### ACTIVITY
Report each line from the data below that holds the word "kalkulator".

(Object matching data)

::::

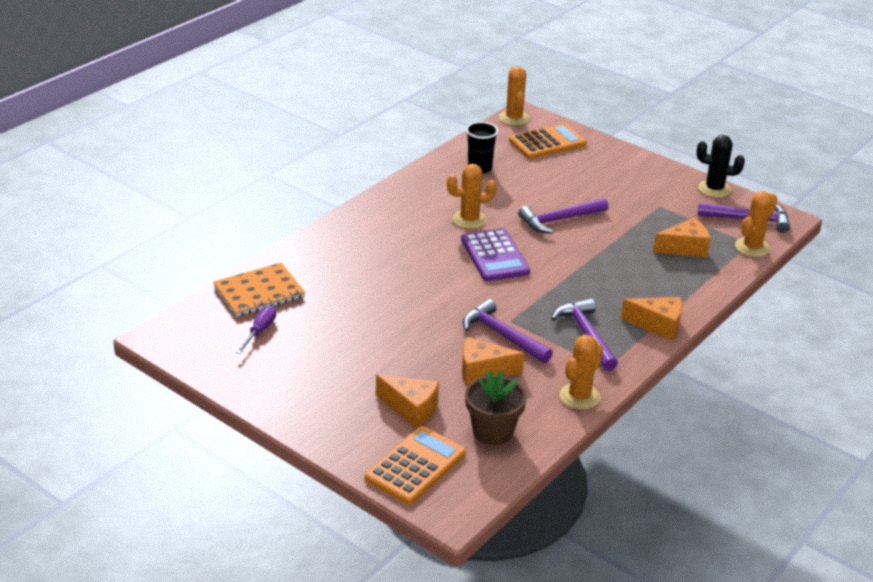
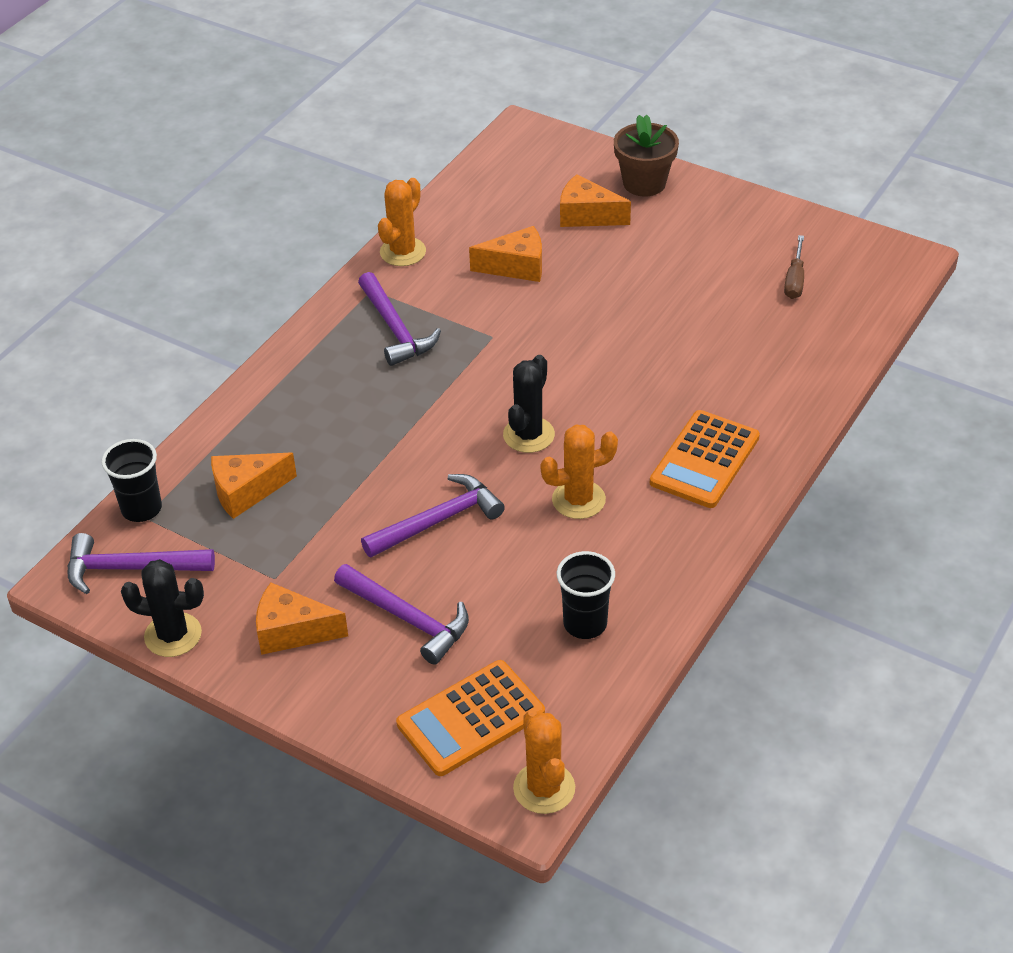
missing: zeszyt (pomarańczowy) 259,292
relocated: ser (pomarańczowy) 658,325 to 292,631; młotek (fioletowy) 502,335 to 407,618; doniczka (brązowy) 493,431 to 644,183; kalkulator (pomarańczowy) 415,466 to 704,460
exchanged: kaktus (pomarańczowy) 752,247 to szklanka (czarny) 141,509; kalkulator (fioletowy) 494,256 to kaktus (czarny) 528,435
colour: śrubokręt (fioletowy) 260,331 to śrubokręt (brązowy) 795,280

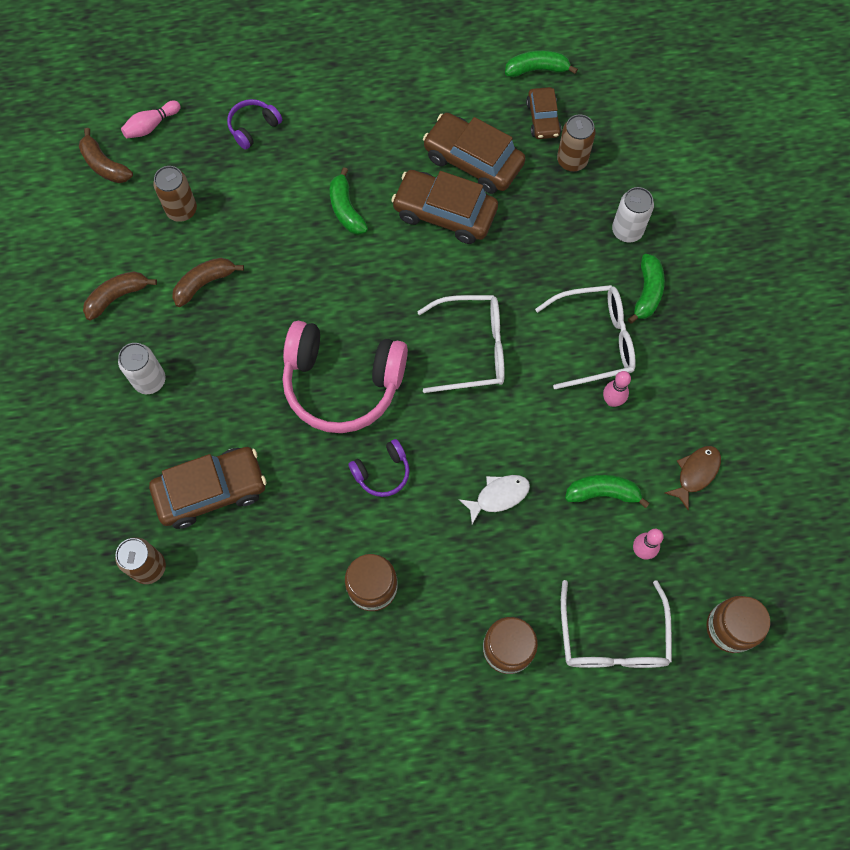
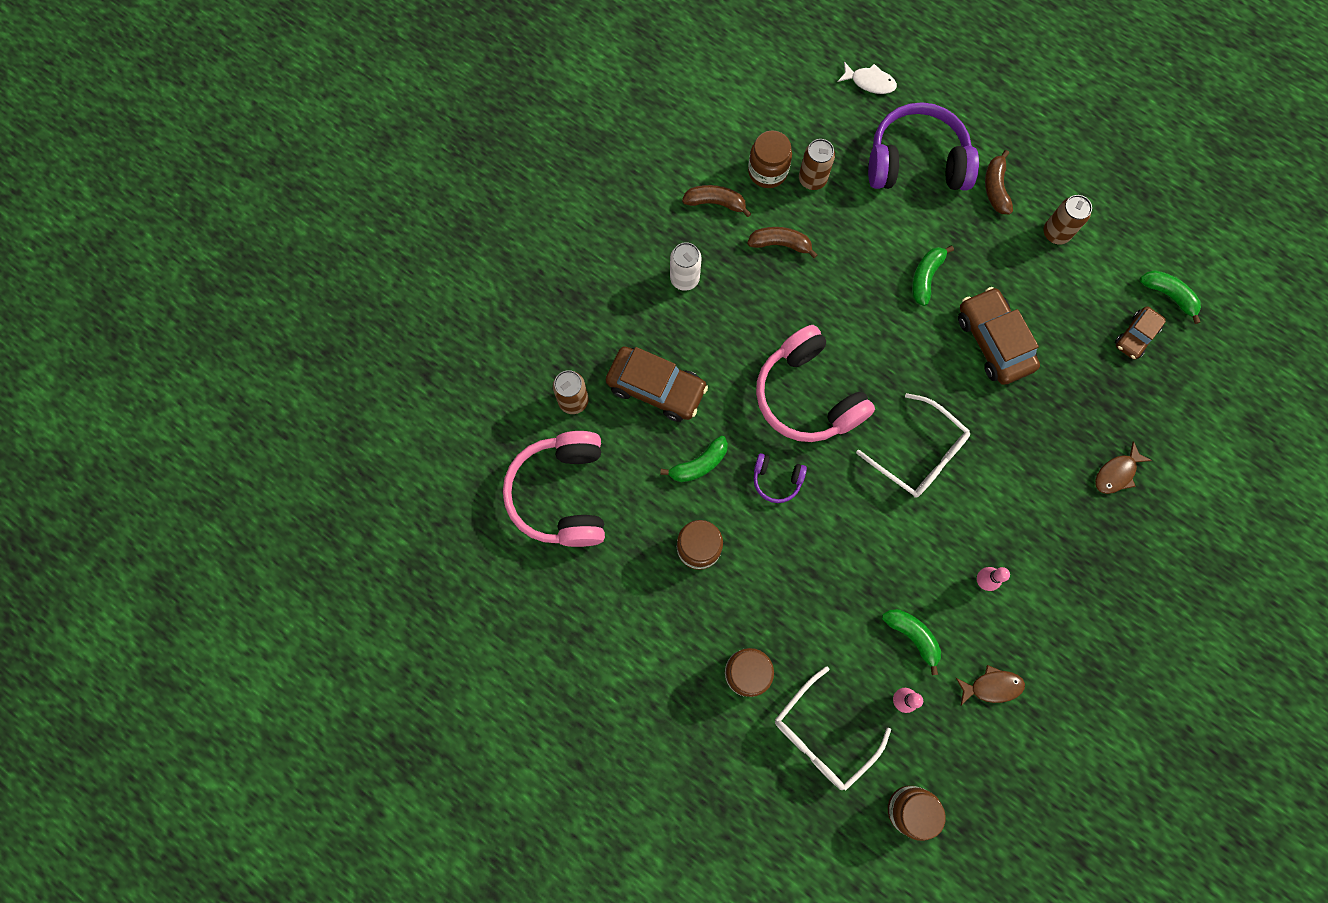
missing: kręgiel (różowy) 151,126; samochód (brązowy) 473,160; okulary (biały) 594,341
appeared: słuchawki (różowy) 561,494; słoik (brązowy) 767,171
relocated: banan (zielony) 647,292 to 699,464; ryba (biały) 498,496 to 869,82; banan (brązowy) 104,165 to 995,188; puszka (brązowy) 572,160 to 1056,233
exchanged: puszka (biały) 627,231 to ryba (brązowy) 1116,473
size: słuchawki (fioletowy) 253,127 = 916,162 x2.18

::::

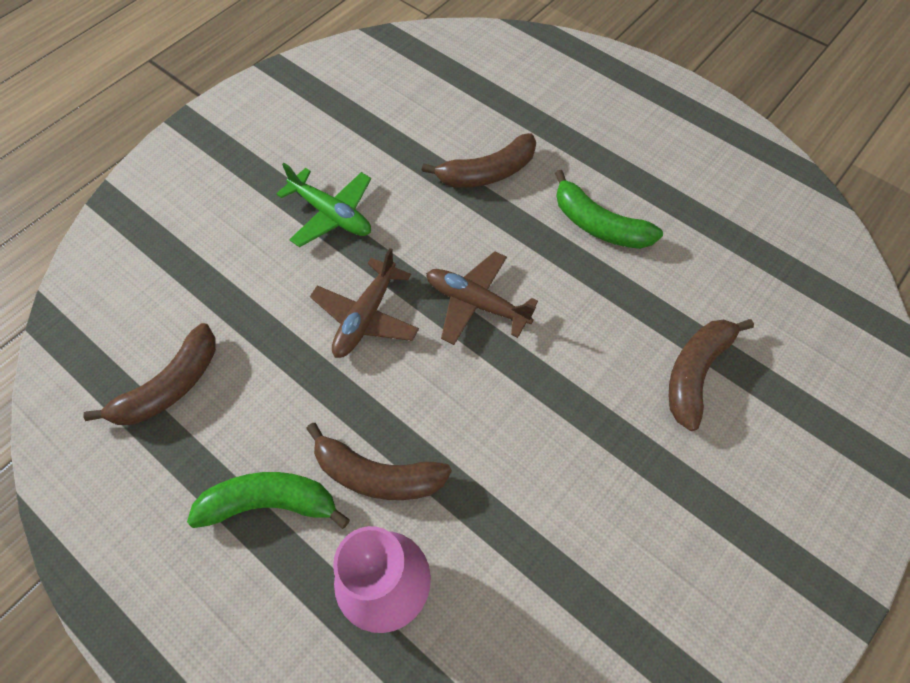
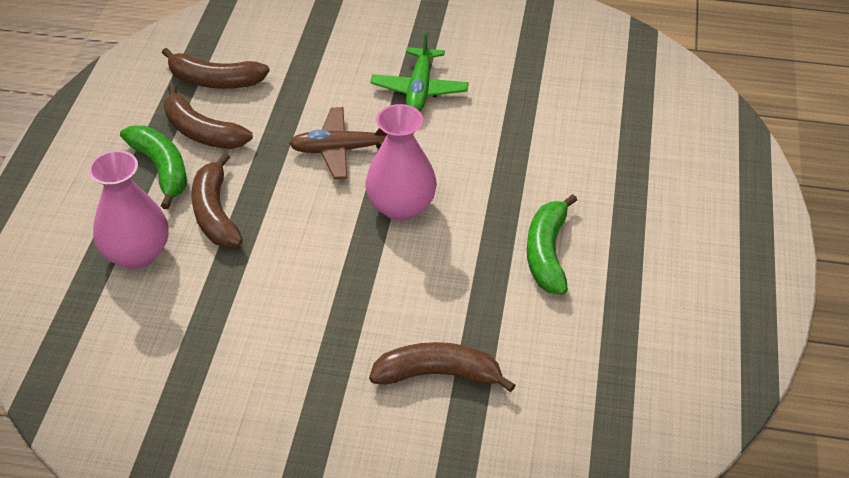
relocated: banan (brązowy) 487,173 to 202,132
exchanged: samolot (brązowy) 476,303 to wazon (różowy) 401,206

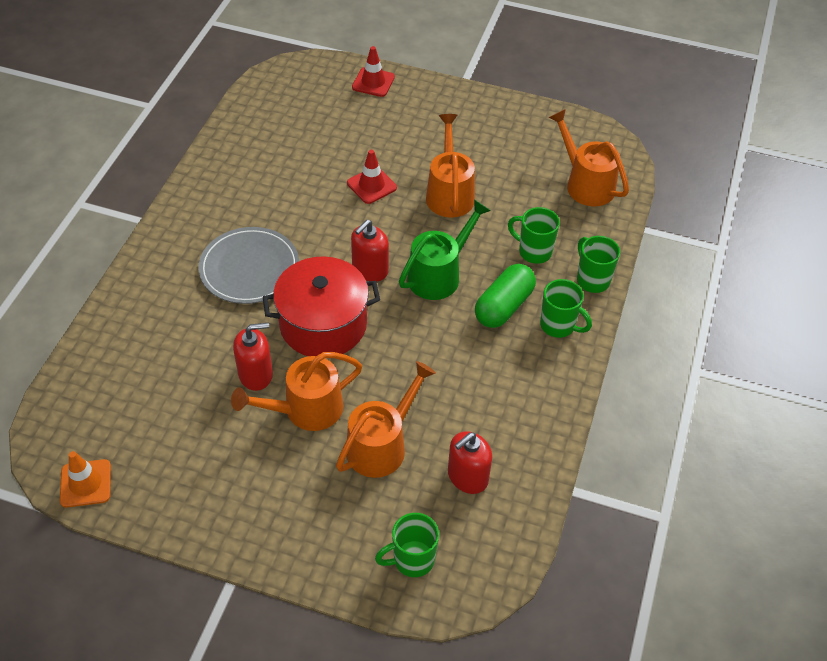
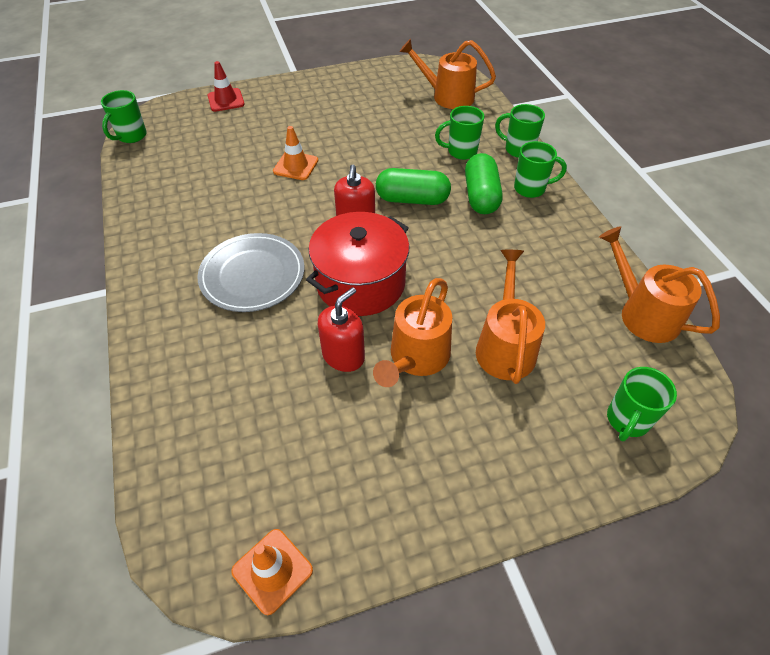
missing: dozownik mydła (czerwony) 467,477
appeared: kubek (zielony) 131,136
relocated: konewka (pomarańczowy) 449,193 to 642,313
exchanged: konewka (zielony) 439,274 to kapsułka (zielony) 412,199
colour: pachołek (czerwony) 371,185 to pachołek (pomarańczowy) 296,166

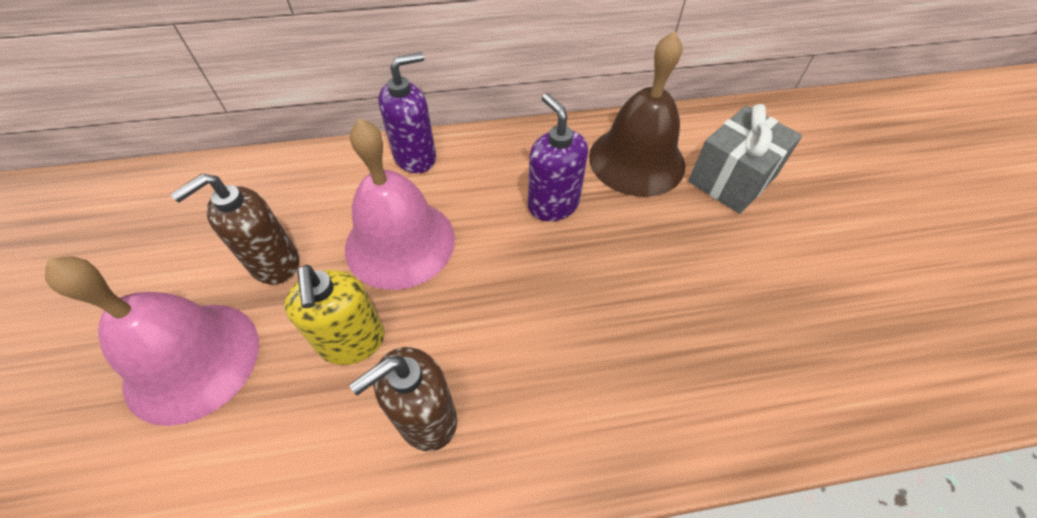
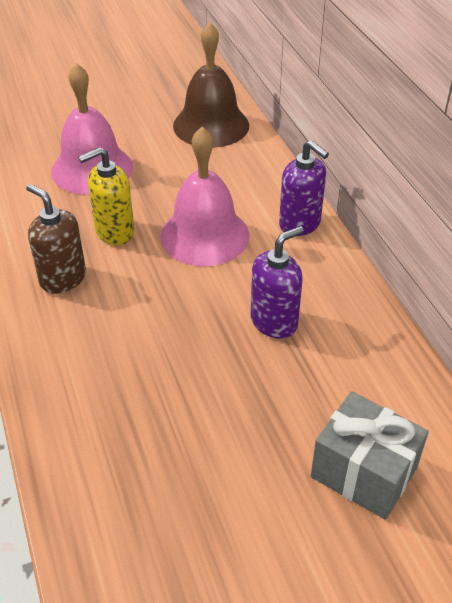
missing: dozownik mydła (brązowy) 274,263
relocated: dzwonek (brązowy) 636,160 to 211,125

::::

### WRITTEN SOLUTION
relocated: ser (pomarańczowy) 658,325 to 292,631; młotek (fioletowy) 502,335 to 407,618; doniczka (brązowy) 493,431 to 644,183; kalkulator (pomarańczowy) 415,466 to 704,460
exchanged: kaktus (pomarańczowy) 752,247 to szklanka (czarny) 141,509; kalkulator (fioletowy) 494,256 to kaktus (czarny) 528,435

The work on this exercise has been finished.